YOUR TASK:
Repeat verbatim, and only, the lines of the data below, beginning at the line that contains "TFT pin CS: A0 -> RX" and stopping after the line that contains "TFT2 pin SDI: 9 -> 8".
== SOURCE DATA ==
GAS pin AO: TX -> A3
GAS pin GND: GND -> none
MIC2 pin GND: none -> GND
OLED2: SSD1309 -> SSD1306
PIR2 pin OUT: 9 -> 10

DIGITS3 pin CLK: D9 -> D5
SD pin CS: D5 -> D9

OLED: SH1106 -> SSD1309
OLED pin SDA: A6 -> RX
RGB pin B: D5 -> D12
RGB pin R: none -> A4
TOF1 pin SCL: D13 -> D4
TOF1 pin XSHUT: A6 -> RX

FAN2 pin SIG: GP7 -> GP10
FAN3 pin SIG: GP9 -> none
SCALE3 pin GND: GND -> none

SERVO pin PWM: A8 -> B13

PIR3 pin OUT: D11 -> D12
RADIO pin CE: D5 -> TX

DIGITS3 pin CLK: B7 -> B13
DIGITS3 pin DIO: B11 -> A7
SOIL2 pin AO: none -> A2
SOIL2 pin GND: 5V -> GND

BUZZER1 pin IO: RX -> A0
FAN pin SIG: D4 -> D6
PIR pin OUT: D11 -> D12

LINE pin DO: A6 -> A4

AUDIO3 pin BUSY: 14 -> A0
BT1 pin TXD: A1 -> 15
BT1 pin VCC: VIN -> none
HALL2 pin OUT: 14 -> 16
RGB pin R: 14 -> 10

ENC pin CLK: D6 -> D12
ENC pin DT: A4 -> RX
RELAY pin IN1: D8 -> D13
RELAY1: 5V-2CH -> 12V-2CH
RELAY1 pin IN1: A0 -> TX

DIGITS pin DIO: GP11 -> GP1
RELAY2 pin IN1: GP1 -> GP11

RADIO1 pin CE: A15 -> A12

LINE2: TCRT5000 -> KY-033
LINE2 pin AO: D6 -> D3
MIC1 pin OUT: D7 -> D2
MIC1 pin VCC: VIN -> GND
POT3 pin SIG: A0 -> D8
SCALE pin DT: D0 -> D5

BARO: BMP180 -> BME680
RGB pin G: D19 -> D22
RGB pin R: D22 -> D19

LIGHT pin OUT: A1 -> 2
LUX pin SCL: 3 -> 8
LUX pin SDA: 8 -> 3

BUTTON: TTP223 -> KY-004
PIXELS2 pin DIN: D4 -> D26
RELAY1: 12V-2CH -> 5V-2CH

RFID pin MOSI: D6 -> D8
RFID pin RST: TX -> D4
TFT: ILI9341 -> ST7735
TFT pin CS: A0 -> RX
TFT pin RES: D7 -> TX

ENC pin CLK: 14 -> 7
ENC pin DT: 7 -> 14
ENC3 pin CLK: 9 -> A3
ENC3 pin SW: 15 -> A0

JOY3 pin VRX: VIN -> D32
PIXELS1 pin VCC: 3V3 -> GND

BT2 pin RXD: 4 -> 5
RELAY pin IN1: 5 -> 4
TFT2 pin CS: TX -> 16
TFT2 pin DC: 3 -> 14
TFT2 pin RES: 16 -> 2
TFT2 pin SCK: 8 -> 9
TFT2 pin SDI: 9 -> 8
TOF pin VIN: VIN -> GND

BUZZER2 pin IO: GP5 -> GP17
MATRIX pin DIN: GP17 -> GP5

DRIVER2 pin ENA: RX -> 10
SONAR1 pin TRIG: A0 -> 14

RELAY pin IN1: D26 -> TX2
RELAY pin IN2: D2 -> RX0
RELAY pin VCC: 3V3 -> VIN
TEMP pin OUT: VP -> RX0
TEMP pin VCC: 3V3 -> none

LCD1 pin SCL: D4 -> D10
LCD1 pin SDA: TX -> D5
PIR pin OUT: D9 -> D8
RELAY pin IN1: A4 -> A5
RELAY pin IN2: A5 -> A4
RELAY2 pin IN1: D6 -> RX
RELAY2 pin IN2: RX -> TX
===
EXERCISE RESPONSE:
TFT pin CS: A0 -> RX
TFT pin RES: D7 -> TX

ENC pin CLK: 14 -> 7
ENC pin DT: 7 -> 14
ENC3 pin CLK: 9 -> A3
ENC3 pin SW: 15 -> A0

JOY3 pin VRX: VIN -> D32
PIXELS1 pin VCC: 3V3 -> GND

BT2 pin RXD: 4 -> 5
RELAY pin IN1: 5 -> 4
TFT2 pin CS: TX -> 16
TFT2 pin DC: 3 -> 14
TFT2 pin RES: 16 -> 2
TFT2 pin SCK: 8 -> 9
TFT2 pin SDI: 9 -> 8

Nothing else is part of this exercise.